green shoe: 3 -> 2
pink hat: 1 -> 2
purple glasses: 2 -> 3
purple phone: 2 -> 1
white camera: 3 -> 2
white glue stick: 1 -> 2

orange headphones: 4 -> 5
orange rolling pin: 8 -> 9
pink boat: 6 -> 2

= = = =

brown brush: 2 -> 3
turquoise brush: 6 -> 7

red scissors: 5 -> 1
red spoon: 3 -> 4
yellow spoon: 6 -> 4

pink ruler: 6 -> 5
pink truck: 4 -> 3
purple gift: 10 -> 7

= = = =

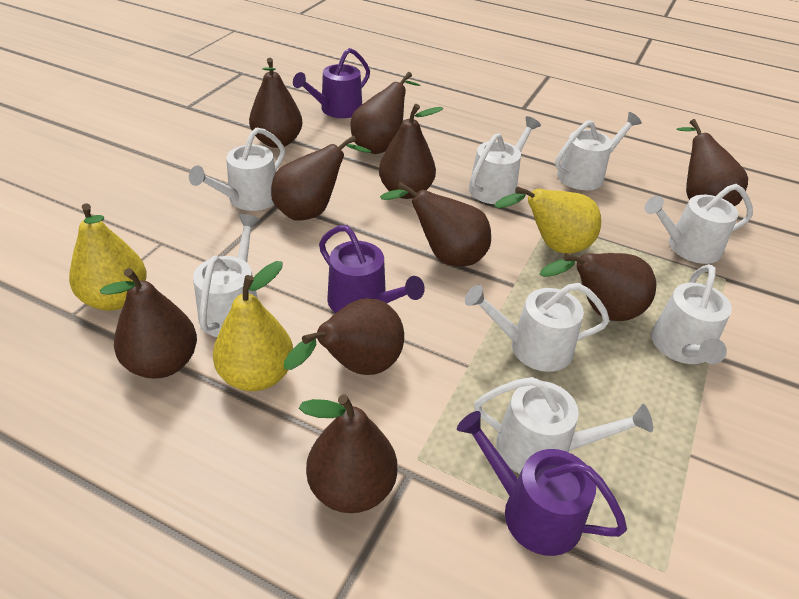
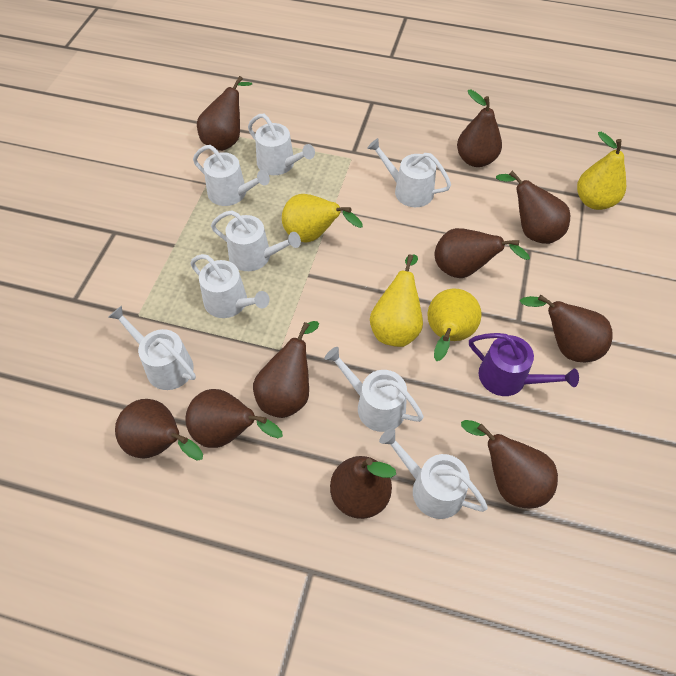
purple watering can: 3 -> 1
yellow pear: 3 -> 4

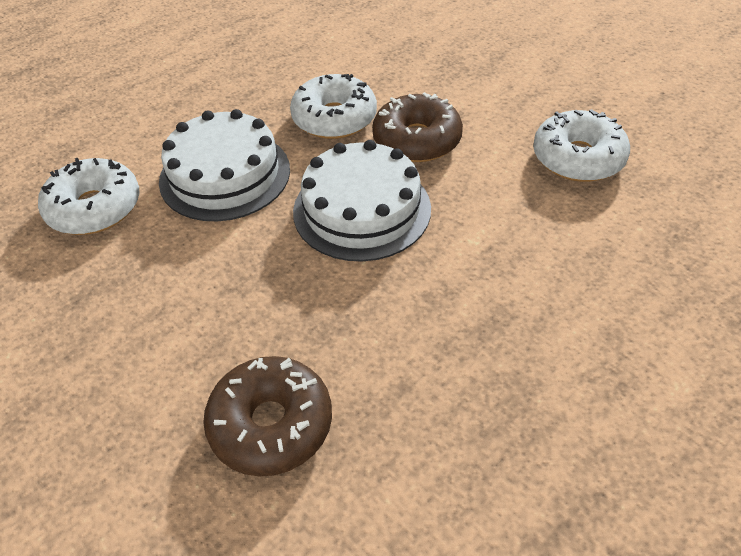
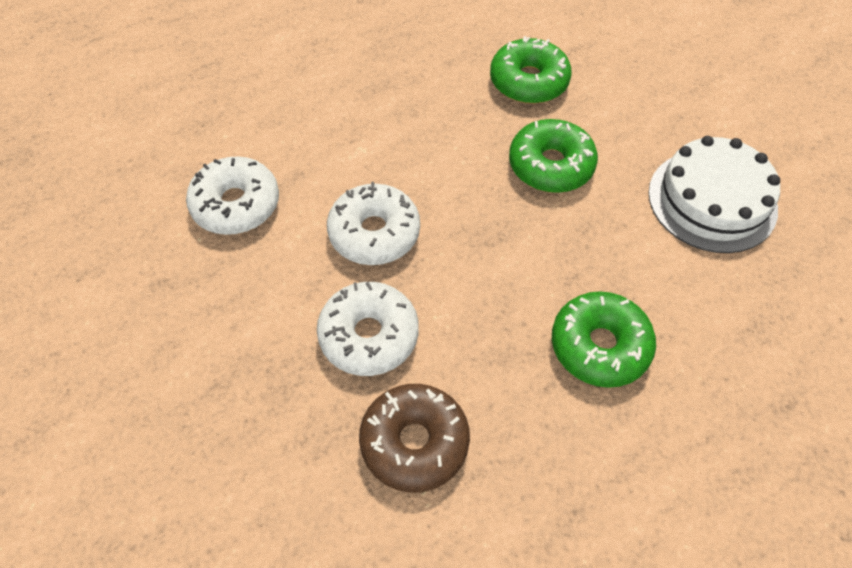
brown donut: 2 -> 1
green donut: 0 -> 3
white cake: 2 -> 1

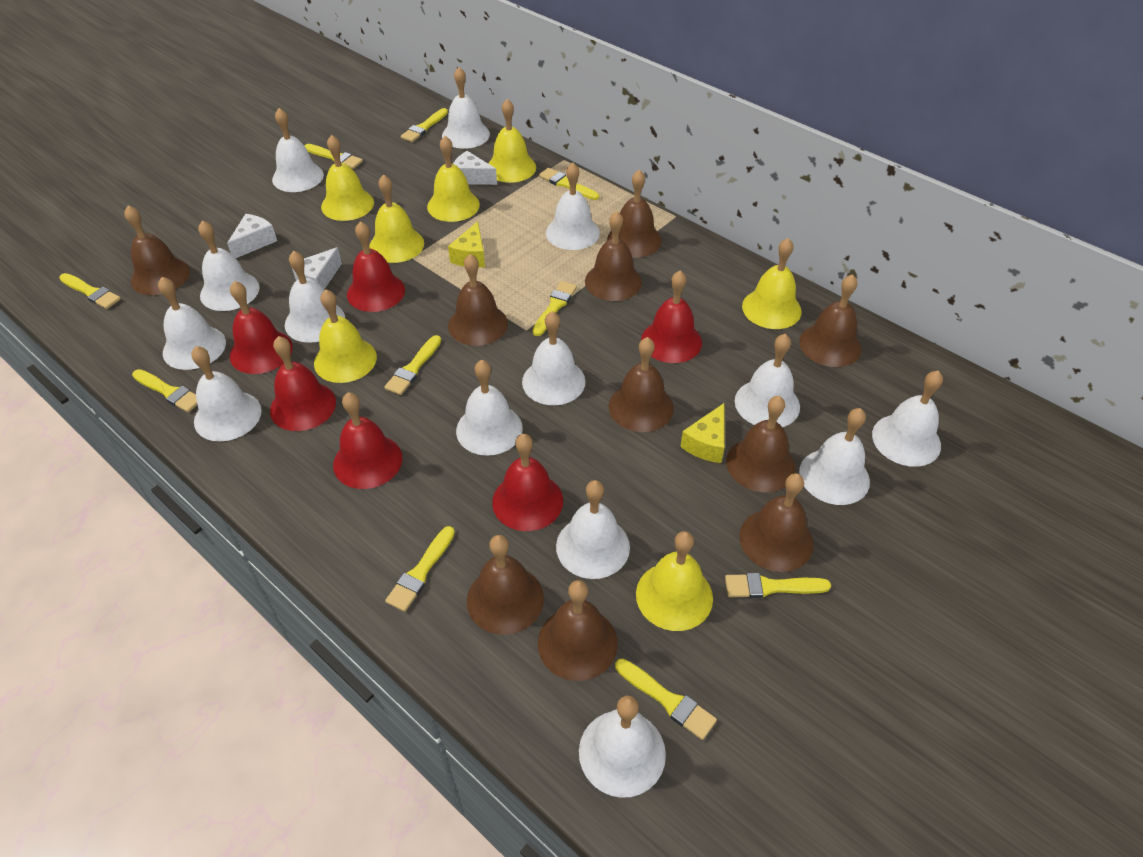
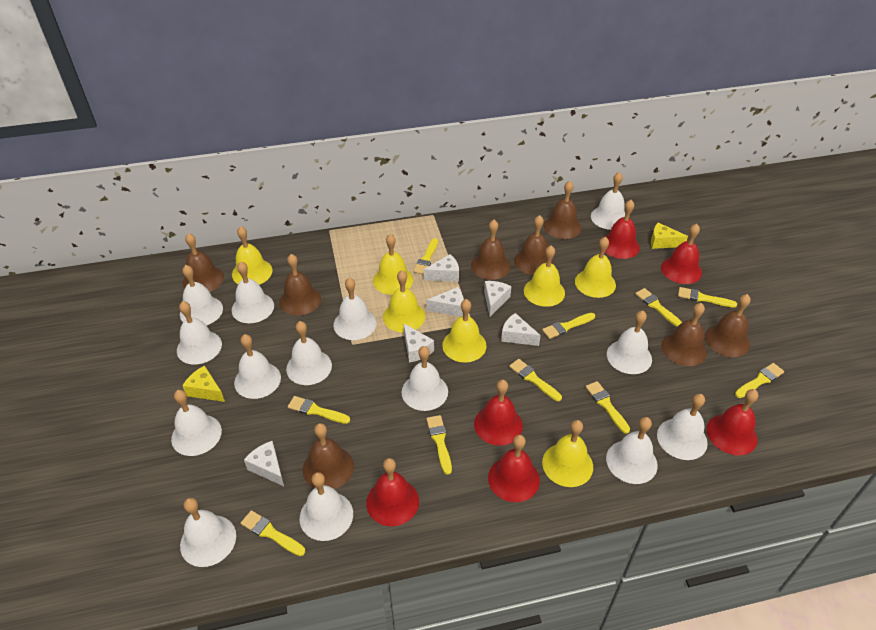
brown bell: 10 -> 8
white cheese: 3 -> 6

= = = =

EXERCISE BRIEF => Search the records above for the string "pink". Report each line that has it.

RESULT FOR THIS TASK =>
pink hat: 1 -> 2
pink boat: 6 -> 2
pink ruler: 6 -> 5
pink truck: 4 -> 3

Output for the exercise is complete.